• [EXERCISE BRIEF] Your task is to copy the data exactly while leaving out every picture.

• [RECORDS FOR THIS TASK]
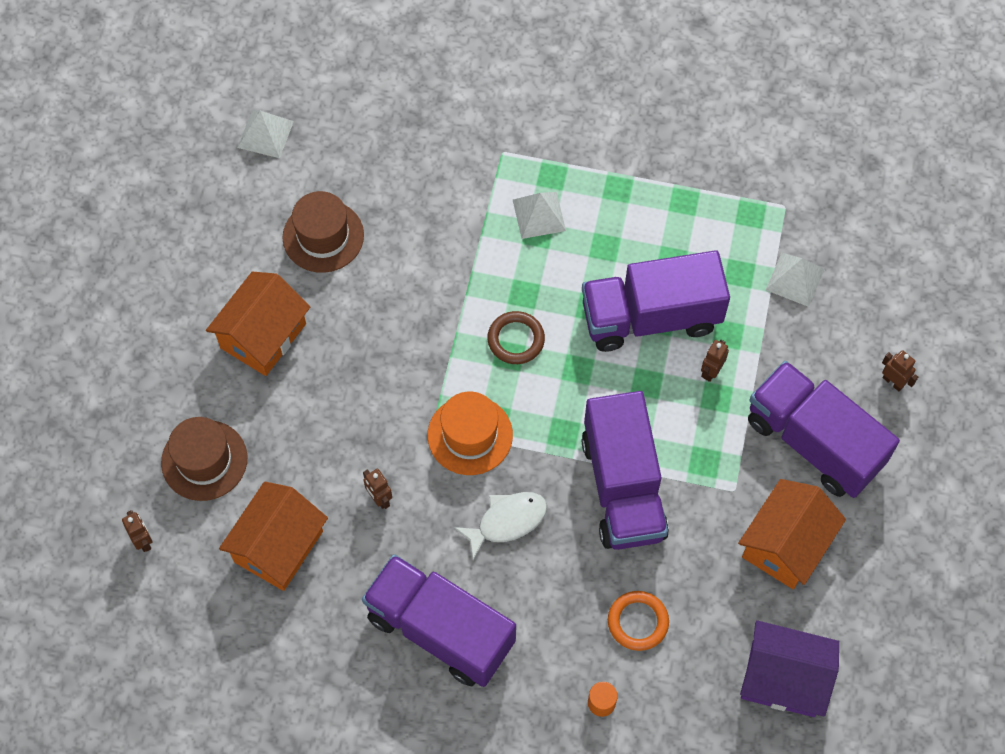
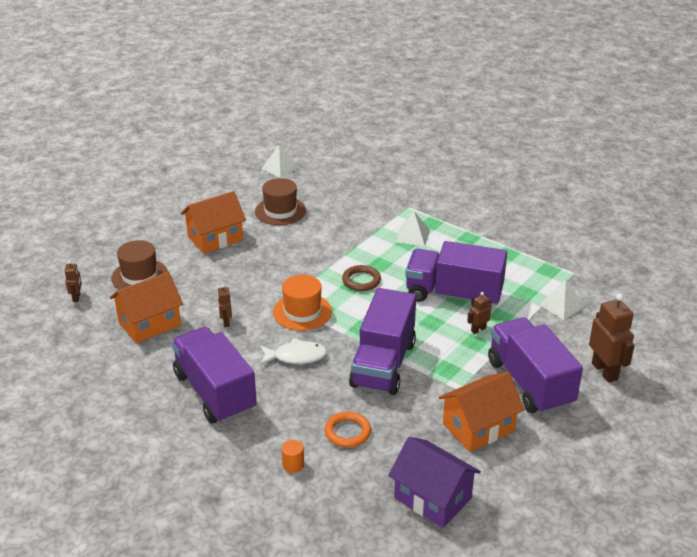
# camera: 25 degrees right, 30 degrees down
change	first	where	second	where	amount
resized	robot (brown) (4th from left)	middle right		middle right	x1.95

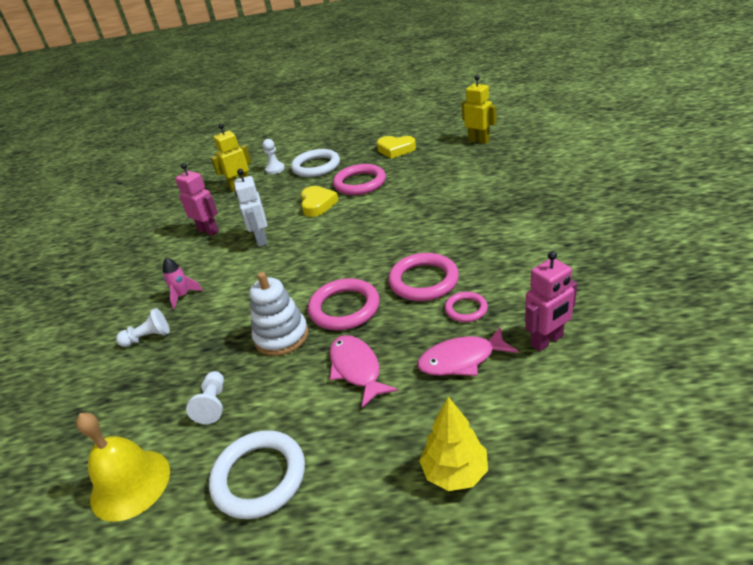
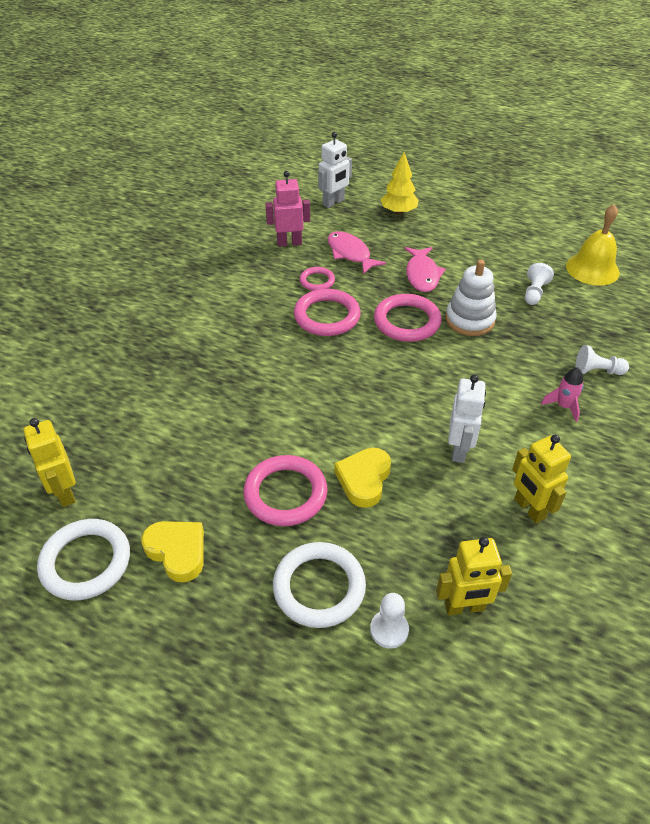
# camera: 160 degrees left, 10 degrees up
change	first	where	second	where	amount
moved	hoop (white) (1st from left)	bottom centre		bottom left	
added			robot (white) (1st from left)	top centre	
turned	toy fish (rose-pink) (2nd from left in the first image)	centre	toy fish (rose-pink) (1st from left)	top centre	135 degrees counterclockwise
recoloured	robot (rose-pink) (1st from left)	middle left	robot (golden) (3rd from left)	middle right	

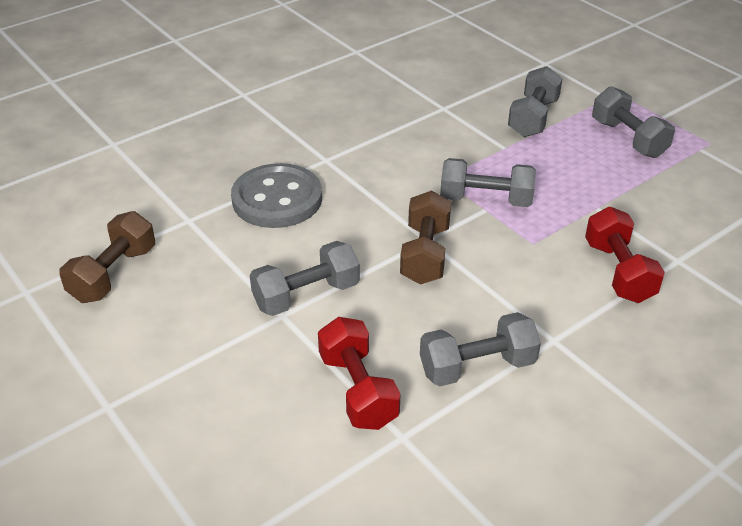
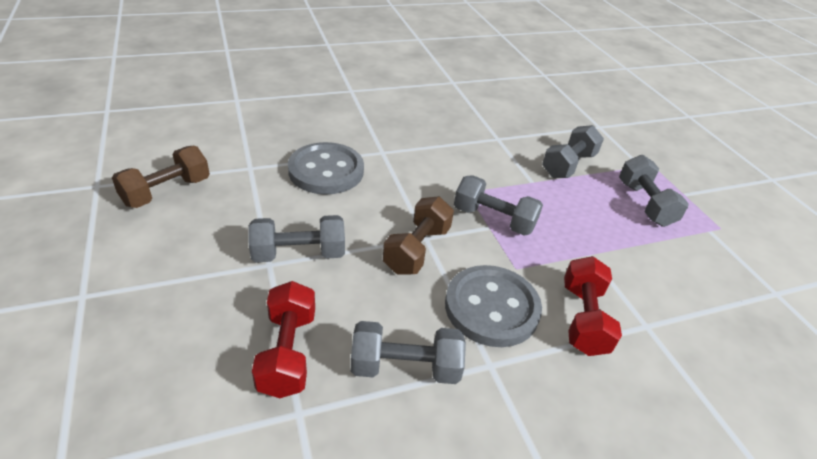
# camera: 15 degrees right, 0 degrees up
change	first	where	second	where	amount
added			shirt button (gray) (2nd from left)	bottom centre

• [SOLUTION TO THIS PROBLEM]
# camera: 25 degrees right, 30 degrees down
change	first	where	second	where	amount
resized	robot (brown) (4th from left)	middle right		middle right	x1.95

# camera: 160 degrees left, 10 degrees up
change	first	where	second	where	amount
moved	hoop (white) (1st from left)	bottom centre		bottom left	
added			robot (white) (1st from left)	top centre	
turned	toy fish (rose-pink) (2nd from left in the first image)	centre	toy fish (rose-pink) (1st from left)	top centre	135 degrees counterclockwise
recoloured	robot (rose-pink) (1st from left)	middle left	robot (golden) (3rd from left)	middle right	

# camera: 15 degrees right, 0 degrees up
change	first	where	second	where	amount
added			shirt button (gray) (2nd from left)	bottom centre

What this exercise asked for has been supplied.